§ Source material:
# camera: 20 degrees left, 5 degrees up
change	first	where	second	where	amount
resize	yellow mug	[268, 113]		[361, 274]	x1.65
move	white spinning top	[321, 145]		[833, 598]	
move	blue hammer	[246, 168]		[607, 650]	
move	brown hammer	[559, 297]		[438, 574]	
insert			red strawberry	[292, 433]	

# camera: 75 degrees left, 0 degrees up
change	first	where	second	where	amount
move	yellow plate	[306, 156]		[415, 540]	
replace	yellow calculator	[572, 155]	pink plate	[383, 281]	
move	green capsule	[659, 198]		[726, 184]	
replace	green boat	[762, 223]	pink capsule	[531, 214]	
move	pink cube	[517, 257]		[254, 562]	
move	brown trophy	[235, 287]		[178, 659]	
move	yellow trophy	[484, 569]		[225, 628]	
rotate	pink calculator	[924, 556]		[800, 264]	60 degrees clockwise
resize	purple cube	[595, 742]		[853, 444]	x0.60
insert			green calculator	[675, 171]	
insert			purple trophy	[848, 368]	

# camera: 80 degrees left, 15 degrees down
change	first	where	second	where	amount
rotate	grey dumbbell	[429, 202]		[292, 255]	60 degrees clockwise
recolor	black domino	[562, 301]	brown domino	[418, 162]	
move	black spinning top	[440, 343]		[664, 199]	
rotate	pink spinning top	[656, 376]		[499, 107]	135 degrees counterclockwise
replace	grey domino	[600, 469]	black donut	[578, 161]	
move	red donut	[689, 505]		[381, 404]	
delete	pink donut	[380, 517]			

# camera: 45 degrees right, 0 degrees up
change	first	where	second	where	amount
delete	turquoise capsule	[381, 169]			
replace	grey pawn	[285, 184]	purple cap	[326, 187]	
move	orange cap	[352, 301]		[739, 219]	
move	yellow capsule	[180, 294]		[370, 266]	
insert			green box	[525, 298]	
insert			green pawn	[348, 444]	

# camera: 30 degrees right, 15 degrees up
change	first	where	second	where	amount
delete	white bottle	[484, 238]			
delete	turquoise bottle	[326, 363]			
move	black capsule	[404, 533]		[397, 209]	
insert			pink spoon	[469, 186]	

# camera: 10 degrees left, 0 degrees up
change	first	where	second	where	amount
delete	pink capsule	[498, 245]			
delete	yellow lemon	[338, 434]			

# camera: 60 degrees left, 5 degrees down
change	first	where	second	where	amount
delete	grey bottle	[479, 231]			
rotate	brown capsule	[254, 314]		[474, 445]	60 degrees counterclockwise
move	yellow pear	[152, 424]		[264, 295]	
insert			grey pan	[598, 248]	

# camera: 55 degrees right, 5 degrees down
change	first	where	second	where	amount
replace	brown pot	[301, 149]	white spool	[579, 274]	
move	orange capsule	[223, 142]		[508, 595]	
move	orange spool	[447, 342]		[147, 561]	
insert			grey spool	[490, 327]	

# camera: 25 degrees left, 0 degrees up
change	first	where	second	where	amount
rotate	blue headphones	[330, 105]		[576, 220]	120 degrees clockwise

§ Problem: Please copy each line above exactly as written.

§ Solution:
# camera: 20 degrees left, 5 degrees up
change	first	where	second	where	amount
resize	yellow mug	[268, 113]		[361, 274]	x1.65
move	white spinning top	[321, 145]		[833, 598]	
move	blue hammer	[246, 168]		[607, 650]	
move	brown hammer	[559, 297]		[438, 574]	
insert			red strawberry	[292, 433]	

# camera: 75 degrees left, 0 degrees up
change	first	where	second	where	amount
move	yellow plate	[306, 156]		[415, 540]	
replace	yellow calculator	[572, 155]	pink plate	[383, 281]	
move	green capsule	[659, 198]		[726, 184]	
replace	green boat	[762, 223]	pink capsule	[531, 214]	
move	pink cube	[517, 257]		[254, 562]	
move	brown trophy	[235, 287]		[178, 659]	
move	yellow trophy	[484, 569]		[225, 628]	
rotate	pink calculator	[924, 556]		[800, 264]	60 degrees clockwise
resize	purple cube	[595, 742]		[853, 444]	x0.60
insert			green calculator	[675, 171]	
insert			purple trophy	[848, 368]	

# camera: 80 degrees left, 15 degrees down
change	first	where	second	where	amount
rotate	grey dumbbell	[429, 202]		[292, 255]	60 degrees clockwise
recolor	black domino	[562, 301]	brown domino	[418, 162]	
move	black spinning top	[440, 343]		[664, 199]	
rotate	pink spinning top	[656, 376]		[499, 107]	135 degrees counterclockwise
replace	grey domino	[600, 469]	black donut	[578, 161]	
move	red donut	[689, 505]		[381, 404]	
delete	pink donut	[380, 517]			

# camera: 45 degrees right, 0 degrees up
change	first	where	second	where	amount
delete	turquoise capsule	[381, 169]			
replace	grey pawn	[285, 184]	purple cap	[326, 187]	
move	orange cap	[352, 301]		[739, 219]	
move	yellow capsule	[180, 294]		[370, 266]	
insert			green box	[525, 298]	
insert			green pawn	[348, 444]	

# camera: 30 degrees right, 15 degrees up
change	first	where	second	where	amount
delete	white bottle	[484, 238]			
delete	turquoise bottle	[326, 363]			
move	black capsule	[404, 533]		[397, 209]	
insert			pink spoon	[469, 186]	

# camera: 10 degrees left, 0 degrees up
change	first	where	second	where	amount
delete	pink capsule	[498, 245]			
delete	yellow lemon	[338, 434]			

# camera: 60 degrees left, 5 degrees down
change	first	where	second	where	amount
delete	grey bottle	[479, 231]			
rotate	brown capsule	[254, 314]		[474, 445]	60 degrees counterclockwise
move	yellow pear	[152, 424]		[264, 295]	
insert			grey pan	[598, 248]	

# camera: 55 degrees right, 5 degrees down
change	first	where	second	where	amount
replace	brown pot	[301, 149]	white spool	[579, 274]	
move	orange capsule	[223, 142]		[508, 595]	
move	orange spool	[447, 342]		[147, 561]	
insert			grey spool	[490, 327]	

# camera: 25 degrees left, 0 degrees up
change	first	where	second	where	amount
rotate	blue headphones	[330, 105]		[576, 220]	120 degrees clockwise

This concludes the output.